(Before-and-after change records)
◆ ◆ ◆ ◆ ◆

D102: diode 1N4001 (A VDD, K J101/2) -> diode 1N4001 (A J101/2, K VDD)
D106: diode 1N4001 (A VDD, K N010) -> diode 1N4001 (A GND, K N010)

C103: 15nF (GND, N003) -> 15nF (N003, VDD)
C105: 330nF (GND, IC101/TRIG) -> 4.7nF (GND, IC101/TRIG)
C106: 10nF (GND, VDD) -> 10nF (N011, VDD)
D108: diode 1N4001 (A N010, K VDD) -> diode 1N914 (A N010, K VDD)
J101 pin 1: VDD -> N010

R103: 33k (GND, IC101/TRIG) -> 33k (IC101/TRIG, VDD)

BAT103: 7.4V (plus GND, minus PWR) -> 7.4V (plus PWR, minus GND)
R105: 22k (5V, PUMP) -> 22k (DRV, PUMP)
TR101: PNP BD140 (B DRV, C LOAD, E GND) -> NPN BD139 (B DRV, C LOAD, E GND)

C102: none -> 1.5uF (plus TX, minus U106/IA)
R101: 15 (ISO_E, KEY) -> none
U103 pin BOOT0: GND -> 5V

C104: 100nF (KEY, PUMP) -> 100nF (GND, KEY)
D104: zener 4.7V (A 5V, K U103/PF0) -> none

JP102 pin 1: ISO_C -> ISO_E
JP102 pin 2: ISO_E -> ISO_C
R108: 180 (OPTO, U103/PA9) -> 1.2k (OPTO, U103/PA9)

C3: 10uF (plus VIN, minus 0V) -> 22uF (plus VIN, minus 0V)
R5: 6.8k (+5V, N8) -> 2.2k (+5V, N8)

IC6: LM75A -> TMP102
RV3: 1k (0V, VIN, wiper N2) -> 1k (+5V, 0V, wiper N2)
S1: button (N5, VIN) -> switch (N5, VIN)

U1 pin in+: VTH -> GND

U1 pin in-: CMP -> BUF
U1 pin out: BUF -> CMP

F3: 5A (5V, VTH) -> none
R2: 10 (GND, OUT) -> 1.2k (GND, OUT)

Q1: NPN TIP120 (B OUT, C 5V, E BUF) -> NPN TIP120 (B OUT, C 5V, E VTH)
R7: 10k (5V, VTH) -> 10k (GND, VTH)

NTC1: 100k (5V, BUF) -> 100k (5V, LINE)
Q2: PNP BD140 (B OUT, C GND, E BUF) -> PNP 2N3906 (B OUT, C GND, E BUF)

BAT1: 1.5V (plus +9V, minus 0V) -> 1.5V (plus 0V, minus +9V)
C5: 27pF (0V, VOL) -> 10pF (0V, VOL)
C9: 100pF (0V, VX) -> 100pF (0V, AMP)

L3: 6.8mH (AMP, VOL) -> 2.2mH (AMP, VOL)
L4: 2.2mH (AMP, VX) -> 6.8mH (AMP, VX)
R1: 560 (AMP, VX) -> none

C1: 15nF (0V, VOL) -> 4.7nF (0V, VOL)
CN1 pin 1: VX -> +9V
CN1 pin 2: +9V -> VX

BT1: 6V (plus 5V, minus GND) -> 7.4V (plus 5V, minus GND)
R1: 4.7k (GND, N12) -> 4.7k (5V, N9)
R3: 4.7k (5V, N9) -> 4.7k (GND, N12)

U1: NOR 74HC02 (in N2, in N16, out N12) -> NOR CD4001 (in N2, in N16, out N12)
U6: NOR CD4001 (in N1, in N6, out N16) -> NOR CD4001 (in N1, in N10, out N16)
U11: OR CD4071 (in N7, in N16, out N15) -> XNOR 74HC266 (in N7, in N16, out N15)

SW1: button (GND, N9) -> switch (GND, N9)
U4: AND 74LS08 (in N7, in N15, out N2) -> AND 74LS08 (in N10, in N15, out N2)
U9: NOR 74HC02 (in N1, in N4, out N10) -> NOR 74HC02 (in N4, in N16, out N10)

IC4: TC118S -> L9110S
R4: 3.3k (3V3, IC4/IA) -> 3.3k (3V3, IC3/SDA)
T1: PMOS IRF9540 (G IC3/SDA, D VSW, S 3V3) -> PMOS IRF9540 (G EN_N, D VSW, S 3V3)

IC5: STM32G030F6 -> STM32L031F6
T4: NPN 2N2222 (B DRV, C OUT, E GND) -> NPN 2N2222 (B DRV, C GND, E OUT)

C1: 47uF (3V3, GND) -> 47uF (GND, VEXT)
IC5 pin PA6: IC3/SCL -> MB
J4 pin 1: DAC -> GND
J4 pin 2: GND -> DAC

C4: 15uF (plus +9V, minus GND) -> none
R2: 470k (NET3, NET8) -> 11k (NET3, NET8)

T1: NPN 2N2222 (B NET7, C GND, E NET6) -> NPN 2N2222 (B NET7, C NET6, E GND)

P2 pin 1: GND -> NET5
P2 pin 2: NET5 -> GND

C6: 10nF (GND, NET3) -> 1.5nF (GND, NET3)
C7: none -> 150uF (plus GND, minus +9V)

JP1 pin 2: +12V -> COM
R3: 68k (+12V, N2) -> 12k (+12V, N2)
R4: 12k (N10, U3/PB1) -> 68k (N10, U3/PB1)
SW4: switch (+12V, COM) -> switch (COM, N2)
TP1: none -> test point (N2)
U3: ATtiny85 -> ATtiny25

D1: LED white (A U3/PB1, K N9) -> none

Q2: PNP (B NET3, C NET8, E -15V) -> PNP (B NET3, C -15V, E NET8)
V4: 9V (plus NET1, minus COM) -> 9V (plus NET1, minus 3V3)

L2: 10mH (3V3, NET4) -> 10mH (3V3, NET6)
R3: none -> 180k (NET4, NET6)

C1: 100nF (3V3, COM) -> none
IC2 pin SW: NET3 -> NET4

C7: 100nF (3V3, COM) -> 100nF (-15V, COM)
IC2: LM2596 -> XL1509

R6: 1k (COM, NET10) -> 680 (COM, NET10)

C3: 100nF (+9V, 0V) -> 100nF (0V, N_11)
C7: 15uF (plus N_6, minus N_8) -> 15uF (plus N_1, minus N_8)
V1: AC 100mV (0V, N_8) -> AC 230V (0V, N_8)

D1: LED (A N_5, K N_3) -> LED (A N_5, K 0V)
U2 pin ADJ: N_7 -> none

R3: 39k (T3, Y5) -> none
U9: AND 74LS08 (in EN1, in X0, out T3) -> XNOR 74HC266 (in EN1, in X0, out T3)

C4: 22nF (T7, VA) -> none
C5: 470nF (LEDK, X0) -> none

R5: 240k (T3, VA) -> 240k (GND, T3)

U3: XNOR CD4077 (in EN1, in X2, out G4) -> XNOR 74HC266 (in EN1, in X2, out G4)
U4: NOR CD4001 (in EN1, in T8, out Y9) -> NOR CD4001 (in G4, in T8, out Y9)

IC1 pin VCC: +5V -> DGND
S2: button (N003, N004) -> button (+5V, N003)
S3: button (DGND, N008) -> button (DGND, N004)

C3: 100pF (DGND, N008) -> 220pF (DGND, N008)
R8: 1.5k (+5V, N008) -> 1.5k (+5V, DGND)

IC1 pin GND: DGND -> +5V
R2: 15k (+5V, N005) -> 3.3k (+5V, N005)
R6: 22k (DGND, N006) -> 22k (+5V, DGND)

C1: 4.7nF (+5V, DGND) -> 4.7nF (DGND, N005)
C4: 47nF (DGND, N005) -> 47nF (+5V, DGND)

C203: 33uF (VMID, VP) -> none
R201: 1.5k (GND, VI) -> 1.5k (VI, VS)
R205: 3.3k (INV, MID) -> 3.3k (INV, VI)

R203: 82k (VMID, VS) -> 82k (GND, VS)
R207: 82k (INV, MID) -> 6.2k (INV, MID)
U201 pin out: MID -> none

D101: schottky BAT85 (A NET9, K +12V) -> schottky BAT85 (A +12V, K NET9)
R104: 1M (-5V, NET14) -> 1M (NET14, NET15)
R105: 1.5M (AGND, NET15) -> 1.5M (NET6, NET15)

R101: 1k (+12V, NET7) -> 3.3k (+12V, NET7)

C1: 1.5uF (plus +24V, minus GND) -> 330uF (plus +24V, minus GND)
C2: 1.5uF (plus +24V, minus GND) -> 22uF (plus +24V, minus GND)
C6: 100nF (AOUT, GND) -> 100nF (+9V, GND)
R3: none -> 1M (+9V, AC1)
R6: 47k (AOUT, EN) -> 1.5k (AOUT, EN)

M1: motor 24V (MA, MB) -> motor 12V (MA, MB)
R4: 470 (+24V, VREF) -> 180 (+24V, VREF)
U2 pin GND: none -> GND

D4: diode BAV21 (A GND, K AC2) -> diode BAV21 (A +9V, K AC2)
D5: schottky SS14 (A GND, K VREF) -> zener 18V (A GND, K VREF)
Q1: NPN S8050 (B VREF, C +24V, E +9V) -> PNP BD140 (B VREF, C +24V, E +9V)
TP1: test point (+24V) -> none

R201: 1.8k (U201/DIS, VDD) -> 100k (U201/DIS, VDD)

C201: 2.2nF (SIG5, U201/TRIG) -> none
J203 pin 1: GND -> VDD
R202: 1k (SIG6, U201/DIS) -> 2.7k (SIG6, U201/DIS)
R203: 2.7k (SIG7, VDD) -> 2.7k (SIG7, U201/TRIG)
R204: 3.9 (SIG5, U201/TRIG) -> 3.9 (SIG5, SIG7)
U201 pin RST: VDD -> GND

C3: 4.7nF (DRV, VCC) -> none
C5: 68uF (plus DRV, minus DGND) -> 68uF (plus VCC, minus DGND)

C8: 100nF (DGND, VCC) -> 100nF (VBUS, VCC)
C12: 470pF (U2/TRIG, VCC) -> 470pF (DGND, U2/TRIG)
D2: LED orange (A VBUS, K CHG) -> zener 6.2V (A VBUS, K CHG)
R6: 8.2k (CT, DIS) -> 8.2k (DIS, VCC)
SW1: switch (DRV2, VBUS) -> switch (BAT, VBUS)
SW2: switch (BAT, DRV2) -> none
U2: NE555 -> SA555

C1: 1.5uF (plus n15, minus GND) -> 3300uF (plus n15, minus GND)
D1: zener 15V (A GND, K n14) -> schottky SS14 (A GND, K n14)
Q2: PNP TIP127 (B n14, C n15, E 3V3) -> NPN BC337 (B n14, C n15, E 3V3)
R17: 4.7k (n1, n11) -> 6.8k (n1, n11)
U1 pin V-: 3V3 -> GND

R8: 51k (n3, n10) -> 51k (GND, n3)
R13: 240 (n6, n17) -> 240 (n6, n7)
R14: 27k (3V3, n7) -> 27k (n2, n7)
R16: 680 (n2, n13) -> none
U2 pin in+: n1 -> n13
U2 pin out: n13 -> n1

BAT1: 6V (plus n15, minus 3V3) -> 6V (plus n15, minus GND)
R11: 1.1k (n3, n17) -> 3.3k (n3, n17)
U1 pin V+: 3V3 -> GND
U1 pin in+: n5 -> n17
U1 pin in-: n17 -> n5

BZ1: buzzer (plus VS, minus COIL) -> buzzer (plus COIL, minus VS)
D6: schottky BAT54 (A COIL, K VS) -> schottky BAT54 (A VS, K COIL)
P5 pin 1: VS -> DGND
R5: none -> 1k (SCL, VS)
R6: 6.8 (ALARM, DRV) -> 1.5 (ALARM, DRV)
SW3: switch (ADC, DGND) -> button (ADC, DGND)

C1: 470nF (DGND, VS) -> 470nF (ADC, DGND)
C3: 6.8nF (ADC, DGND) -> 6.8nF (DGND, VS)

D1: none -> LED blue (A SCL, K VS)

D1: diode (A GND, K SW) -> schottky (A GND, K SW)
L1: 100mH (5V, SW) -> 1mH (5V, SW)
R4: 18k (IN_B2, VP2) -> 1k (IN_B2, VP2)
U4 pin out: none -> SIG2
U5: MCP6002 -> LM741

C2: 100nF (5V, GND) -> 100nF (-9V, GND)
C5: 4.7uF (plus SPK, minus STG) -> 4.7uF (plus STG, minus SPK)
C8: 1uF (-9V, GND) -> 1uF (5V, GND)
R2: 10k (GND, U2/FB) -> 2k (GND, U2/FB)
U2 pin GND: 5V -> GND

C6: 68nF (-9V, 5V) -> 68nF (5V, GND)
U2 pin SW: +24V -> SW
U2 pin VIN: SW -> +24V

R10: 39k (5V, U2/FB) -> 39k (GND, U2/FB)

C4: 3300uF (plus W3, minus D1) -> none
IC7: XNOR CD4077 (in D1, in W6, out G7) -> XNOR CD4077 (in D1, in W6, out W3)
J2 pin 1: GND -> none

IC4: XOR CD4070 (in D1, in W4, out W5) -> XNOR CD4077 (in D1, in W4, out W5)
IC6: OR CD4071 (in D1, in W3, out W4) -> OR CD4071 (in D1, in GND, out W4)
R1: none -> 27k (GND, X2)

◆ ◆ ◆ ◆ ◆

How to complete this task: Would you print exactly, and only, the lines of the data above from the line with "U4 pin out: none -> SIG2" through the line with "R10: 39k (5V, U2/FB) -> 39k (GND, U2/FB)", inclusive?

Answer to this exercise:
U4 pin out: none -> SIG2
U5: MCP6002 -> LM741

C2: 100nF (5V, GND) -> 100nF (-9V, GND)
C5: 4.7uF (plus SPK, minus STG) -> 4.7uF (plus STG, minus SPK)
C8: 1uF (-9V, GND) -> 1uF (5V, GND)
R2: 10k (GND, U2/FB) -> 2k (GND, U2/FB)
U2 pin GND: 5V -> GND

C6: 68nF (-9V, 5V) -> 68nF (5V, GND)
U2 pin SW: +24V -> SW
U2 pin VIN: SW -> +24V

R10: 39k (5V, U2/FB) -> 39k (GND, U2/FB)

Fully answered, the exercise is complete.